(Qué debes hacer)
¿Puedes copiar sin ningún cambio cada línea de todos los registros que aparecen a continuación?

(Datos proporcionados)
☆ ☆ ☆ ☆ ☆ ☆ ☆
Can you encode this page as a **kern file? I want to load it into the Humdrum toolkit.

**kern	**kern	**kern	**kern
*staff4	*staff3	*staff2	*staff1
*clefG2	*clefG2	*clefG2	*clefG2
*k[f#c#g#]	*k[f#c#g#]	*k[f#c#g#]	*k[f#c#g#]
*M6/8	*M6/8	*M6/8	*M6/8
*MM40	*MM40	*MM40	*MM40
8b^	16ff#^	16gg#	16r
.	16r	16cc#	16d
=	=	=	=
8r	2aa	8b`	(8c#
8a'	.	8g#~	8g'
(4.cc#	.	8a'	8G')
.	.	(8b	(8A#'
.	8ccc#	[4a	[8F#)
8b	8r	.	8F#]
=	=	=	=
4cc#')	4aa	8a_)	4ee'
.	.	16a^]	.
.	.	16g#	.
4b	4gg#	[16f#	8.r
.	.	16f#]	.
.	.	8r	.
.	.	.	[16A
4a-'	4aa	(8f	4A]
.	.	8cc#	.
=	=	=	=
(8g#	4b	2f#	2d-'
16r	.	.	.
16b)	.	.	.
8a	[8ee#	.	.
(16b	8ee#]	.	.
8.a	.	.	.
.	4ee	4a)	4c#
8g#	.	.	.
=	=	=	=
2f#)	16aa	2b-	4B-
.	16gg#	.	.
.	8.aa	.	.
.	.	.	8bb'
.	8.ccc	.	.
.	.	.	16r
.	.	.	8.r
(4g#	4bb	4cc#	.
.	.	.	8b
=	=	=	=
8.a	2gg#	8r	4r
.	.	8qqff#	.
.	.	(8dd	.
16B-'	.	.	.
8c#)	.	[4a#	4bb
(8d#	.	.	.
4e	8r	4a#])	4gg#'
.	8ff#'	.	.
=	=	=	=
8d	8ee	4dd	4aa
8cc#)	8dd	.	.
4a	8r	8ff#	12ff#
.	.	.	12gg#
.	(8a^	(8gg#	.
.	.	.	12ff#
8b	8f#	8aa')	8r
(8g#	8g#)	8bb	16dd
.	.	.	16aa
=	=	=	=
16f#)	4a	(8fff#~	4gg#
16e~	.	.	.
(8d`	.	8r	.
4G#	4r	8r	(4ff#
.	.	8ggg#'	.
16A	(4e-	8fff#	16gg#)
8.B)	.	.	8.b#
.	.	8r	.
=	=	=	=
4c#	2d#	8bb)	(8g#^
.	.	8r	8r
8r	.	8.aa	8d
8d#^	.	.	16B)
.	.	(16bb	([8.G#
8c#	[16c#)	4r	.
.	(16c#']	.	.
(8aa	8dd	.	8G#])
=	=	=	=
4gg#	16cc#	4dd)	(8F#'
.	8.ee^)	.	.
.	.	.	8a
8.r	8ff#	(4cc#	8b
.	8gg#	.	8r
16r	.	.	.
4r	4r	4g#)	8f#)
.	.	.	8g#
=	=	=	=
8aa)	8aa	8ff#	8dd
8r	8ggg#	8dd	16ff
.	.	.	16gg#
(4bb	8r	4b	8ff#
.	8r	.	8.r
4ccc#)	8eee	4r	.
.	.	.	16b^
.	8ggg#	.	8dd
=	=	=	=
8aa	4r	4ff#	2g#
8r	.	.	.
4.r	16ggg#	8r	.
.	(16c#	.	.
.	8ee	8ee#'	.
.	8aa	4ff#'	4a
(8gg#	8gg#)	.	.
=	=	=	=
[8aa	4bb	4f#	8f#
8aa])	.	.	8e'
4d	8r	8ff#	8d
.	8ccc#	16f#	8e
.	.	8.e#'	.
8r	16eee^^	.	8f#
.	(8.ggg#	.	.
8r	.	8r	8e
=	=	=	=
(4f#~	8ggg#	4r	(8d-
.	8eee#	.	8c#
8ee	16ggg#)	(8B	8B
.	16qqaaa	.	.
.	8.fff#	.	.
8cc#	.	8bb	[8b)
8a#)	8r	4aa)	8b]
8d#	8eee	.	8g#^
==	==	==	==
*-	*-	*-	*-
☆ ☆ ☆ ☆ ☆ ☆ ☆
(Resultado del ejercicio)
Can you encode this page as a **kern file? I want to load it into the Humdrum toolkit.

**kern	**kern	**kern	**kern
*staff4	*staff3	*staff2	*staff1
*clefG2	*clefG2	*clefG2	*clefG2
*k[f#c#g#]	*k[f#c#g#]	*k[f#c#g#]	*k[f#c#g#]
*M6/8	*M6/8	*M6/8	*M6/8
*MM40	*MM40	*MM40	*MM40
8b^	16ff#^	16gg#	16r
.	16r	16cc#	16d
=	=	=	=
8r	2aa	8b`	(8c#
8a'	.	8g#~	8g'
(4.cc#	.	8a'	8G')
.	.	(8b	(8A#'
.	8ccc#	[4a	[8F#)
8b	8r	.	8F#]
=	=	=	=
4cc#')	4aa	8a_)	4ee'
.	.	16a^]	.
.	.	16g#	.
4b	4gg#	[16f#	8.r
.	.	16f#]	.
.	.	8r	.
.	.	.	[16A
4a-'	4aa	(8f	4A]
.	.	8cc#	.
=	=	=	=
(8g#	4b	2f#	2d-'
16r	.	.	.
16b)	.	.	.
8a	[8ee#	.	.
(16b	8ee#]	.	.
8.a	.	.	.
.	4ee	4a)	4c#
8g#	.	.	.
=	=	=	=
2f#)	16aa	2b-	4B-
.	16gg#	.	.
.	8.aa	.	.
.	.	.	8bb'
.	8.ccc	.	.
.	.	.	16r
.	.	.	8.r
(4g#	4bb	4cc#	.
.	.	.	8b
=	=	=	=
8.a	2gg#	8r	4r
.	.	8qqff#	.
.	.	(8dd	.
16B-'	.	.	.
8c#)	.	[4a#	4bb
(8d#	.	.	.
4e	8r	4a#])	4gg#'
.	8ff#'	.	.
=	=	=	=
8d	8ee	4dd	4aa
8cc#)	8dd	.	.
4a	8r	8ff#	12ff#
.	.	.	12gg#
.	(8a^	(8gg#	.
.	.	.	12ff#
8b	8f#	8aa')	8r
(8g#	8g#)	8bb	16dd
.	.	.	16aa
=	=	=	=
16f#)	4a	(8fff#~	4gg#
16e~	.	.	.
(8d`	.	8r	.
4G#	4r	8r	(4ff#
.	.	8ggg#'	.
16A	(4e-	8fff#	16gg#)
8.B)	.	.	8.b#
.	.	8r	.
=	=	=	=
4c#	2d#	8bb)	(8g#^
.	.	8r	8r
8r	.	8.aa	8d
8d#^	.	.	16B)
.	.	(16bb	([8.G#
8c#	[16c#)	4r	.
.	(16c#']	.	.
(8aa	8dd	.	8G#])
=	=	=	=
4gg#	16cc#	4dd)	(8F#'
.	8.ee^)	.	.
.	.	.	8a
8.r	8ff#	(4cc#	8b
.	8gg#	.	8r
16r	.	.	.
4r	4r	4g#)	8f#)
.	.	.	8g#
=	=	=	=
8aa)	8aa	8ff#	8dd
8r	8ggg#	8dd	16ff
.	.	.	16gg#
(4bb	8r	4b	8ff#
.	8r	.	8.r
4ccc#)	8eee	4r	.
.	.	.	16b^
.	8ggg#	.	8dd
=	=	=	=
8aa	4r	4ff#	2g#
8r	.	.	.
4.r	16ggg#	8r	.
.	(16c#	.	.
.	8ee	8ee#'	.
.	8aa	4ff#'	4a
(8gg#	8gg#)	.	.
=	=	=	=
[8aa	4bb	4f#	8f#
8aa])	.	.	8e'
4d	8r	8ff#	8d
.	8ccc#	16f#	8e
.	.	8.e#'	.
8r	16eee^^	.	8f#
.	(8.ggg#	.	.
8r	.	8r	8e
=	=	=	=
(4f#~	8ggg#	4r	(8d-
.	8eee#	.	8c#
8ee	16ggg#)	(8B	8B
.	16qqaaa	.	.
.	8.fff#	.	.
8cc#	.	8bb	[8b)
8a#)	8r	4aa)	8b]
8d#	8eee	.	8g#^
==	==	==	==
*-	*-	*-	*-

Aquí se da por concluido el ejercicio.